The job is to output each record exactly as it stands, pictures excluded.

DATA EXCERPTS START

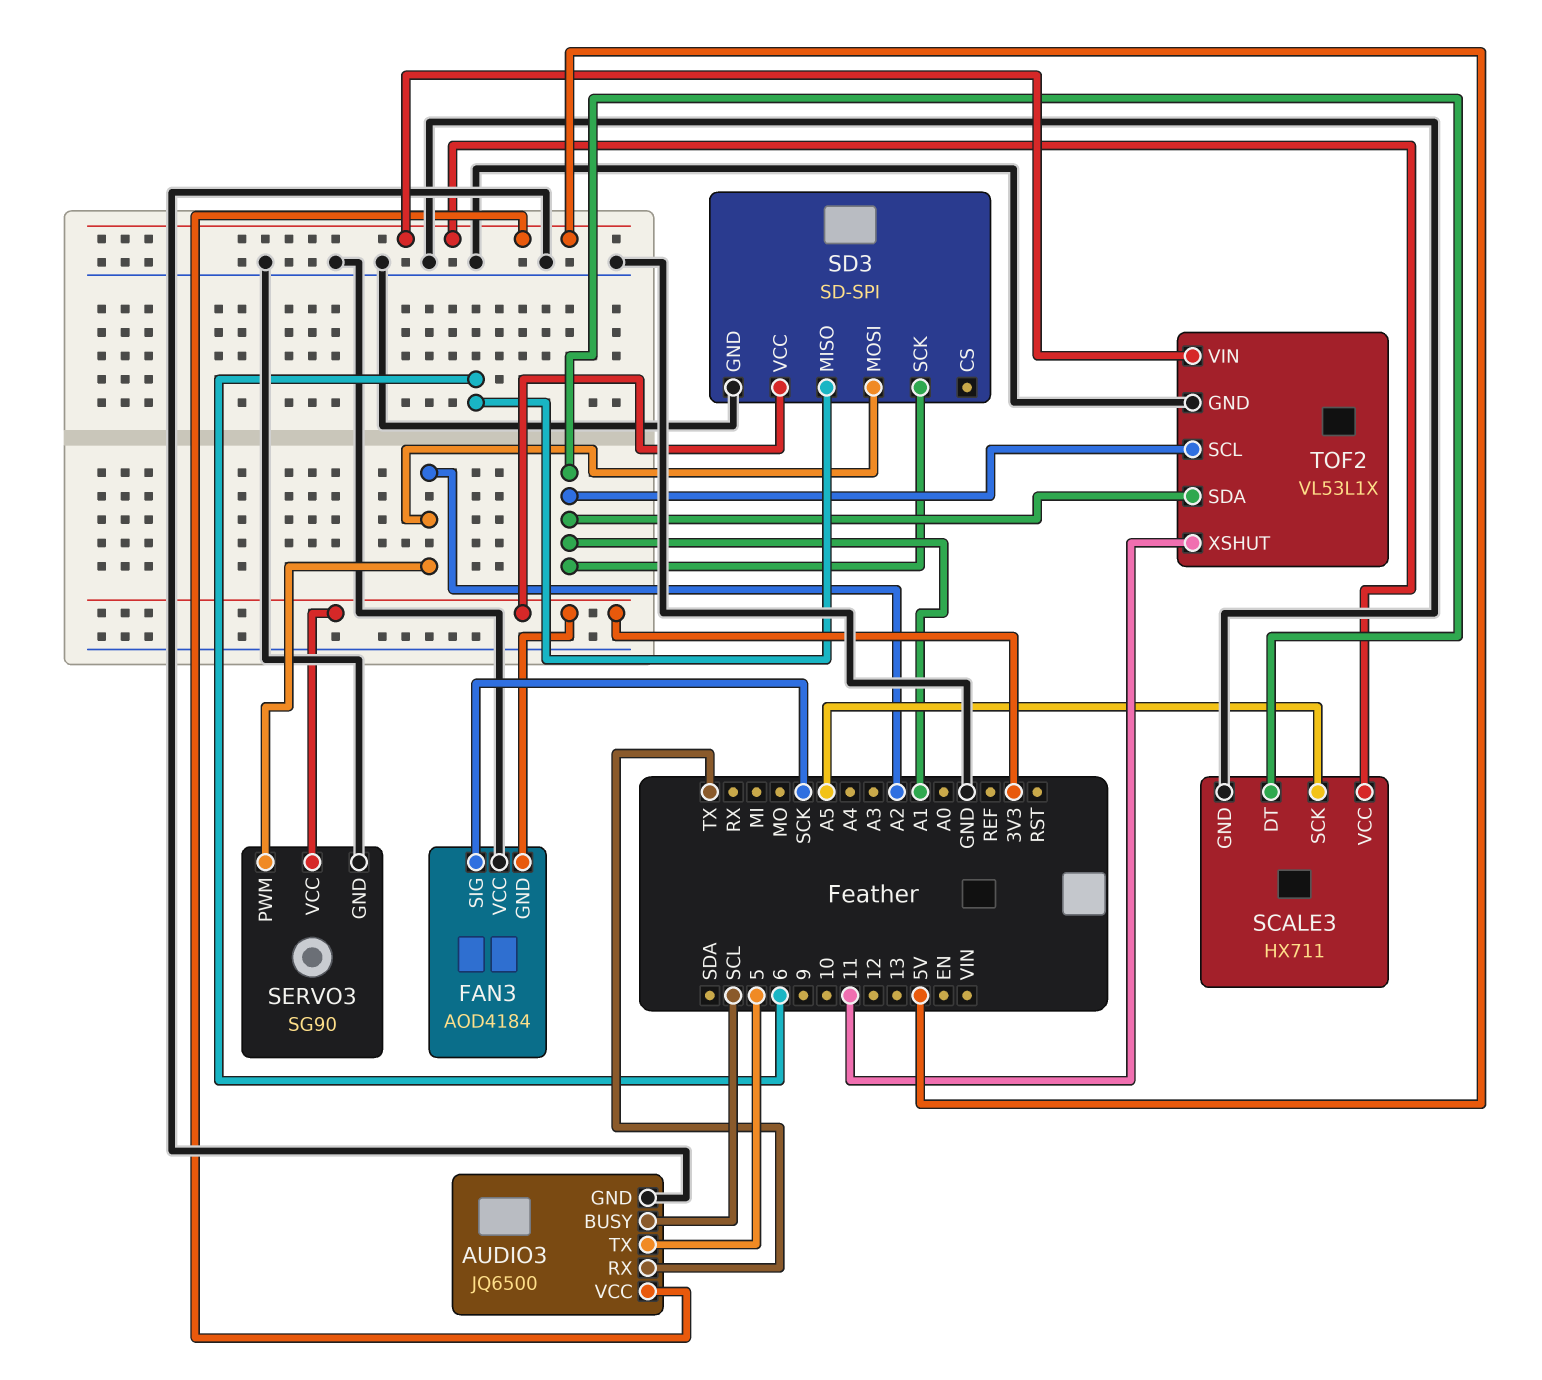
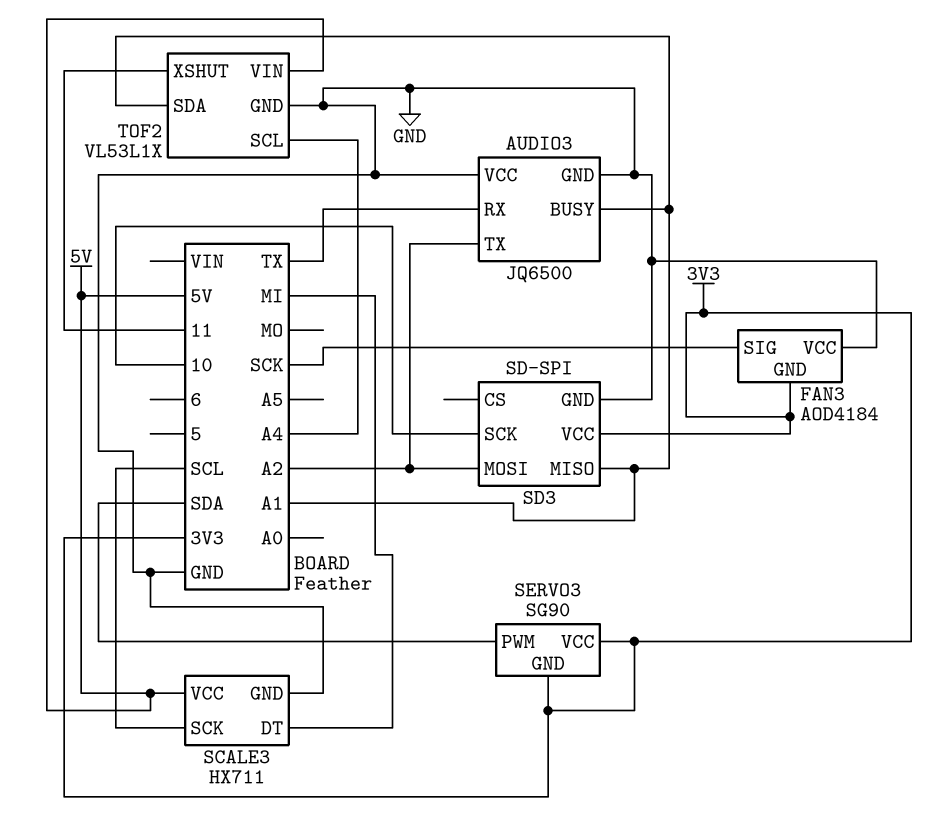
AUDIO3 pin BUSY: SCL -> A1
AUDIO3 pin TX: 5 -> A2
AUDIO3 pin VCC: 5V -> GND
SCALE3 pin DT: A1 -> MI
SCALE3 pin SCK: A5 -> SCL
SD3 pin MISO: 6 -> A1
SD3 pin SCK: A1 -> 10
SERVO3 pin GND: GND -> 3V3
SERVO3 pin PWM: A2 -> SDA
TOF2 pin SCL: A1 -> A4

DATA EXCERPTS END

RESPONSE |
AUDIO3 pin BUSY: SCL -> A1
AUDIO3 pin TX: 5 -> A2
AUDIO3 pin VCC: 5V -> GND
SCALE3 pin DT: A1 -> MI
SCALE3 pin SCK: A5 -> SCL
SD3 pin MISO: 6 -> A1
SD3 pin SCK: A1 -> 10
SERVO3 pin GND: GND -> 3V3
SERVO3 pin PWM: A2 -> SDA
TOF2 pin SCL: A1 -> A4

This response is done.